### INFORMATION PROVIDED

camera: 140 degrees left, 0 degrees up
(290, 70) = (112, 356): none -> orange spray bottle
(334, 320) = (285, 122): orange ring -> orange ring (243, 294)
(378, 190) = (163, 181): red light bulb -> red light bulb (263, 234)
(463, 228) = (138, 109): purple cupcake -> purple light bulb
* * *
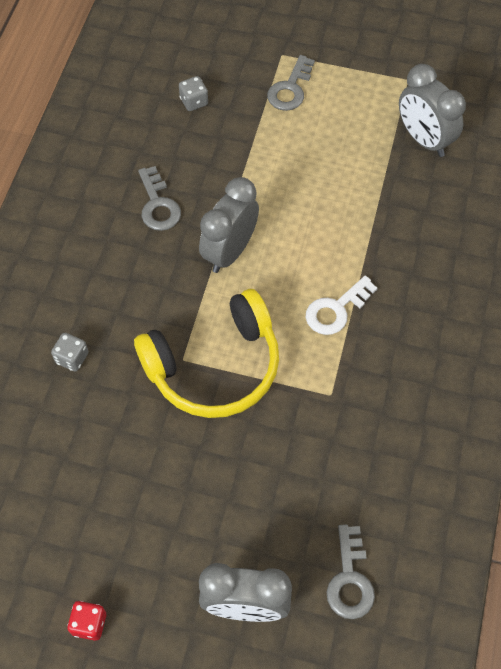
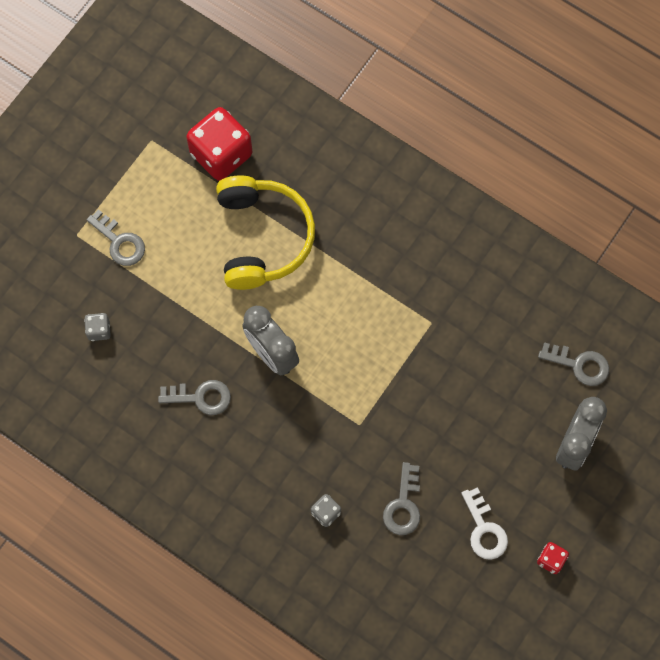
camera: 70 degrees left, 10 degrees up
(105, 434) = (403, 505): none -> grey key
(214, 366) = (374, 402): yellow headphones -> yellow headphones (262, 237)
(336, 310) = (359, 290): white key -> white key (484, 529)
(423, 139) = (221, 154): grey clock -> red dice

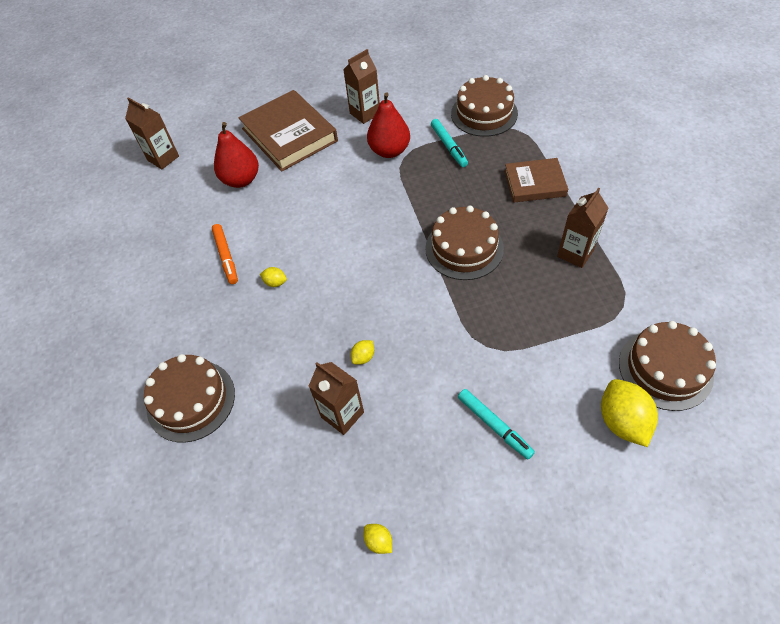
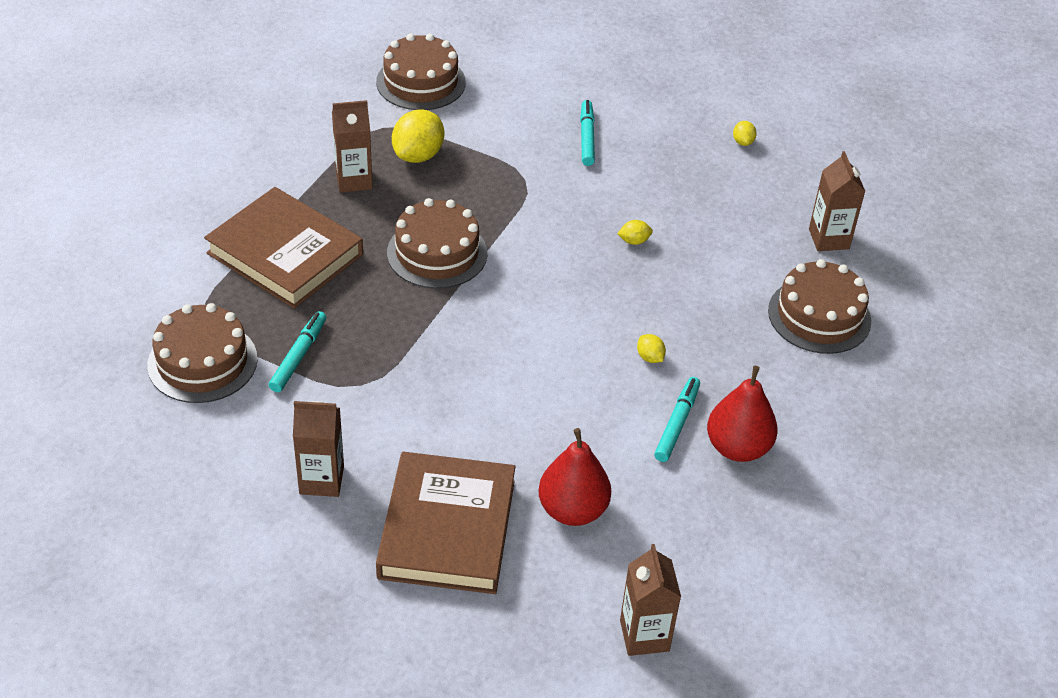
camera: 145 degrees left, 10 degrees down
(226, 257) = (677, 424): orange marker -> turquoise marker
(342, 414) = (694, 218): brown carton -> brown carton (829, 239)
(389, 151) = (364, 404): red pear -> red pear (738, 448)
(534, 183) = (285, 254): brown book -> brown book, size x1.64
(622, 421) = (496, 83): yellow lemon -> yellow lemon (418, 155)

### WHAT THE EXERCISE ASKS
In the listing above, find the line with "camera: 140 degrees left, 0 degrees up" and the line with "(463, 228) = (138, 109): purple". Output those two lines and every line between them, exactly as written.

### EXERCISE SOLUTION
camera: 140 degrees left, 0 degrees up
(290, 70) = (112, 356): none -> orange spray bottle
(334, 320) = (285, 122): orange ring -> orange ring (243, 294)
(378, 190) = (163, 181): red light bulb -> red light bulb (263, 234)
(463, 228) = (138, 109): purple cupcake -> purple light bulb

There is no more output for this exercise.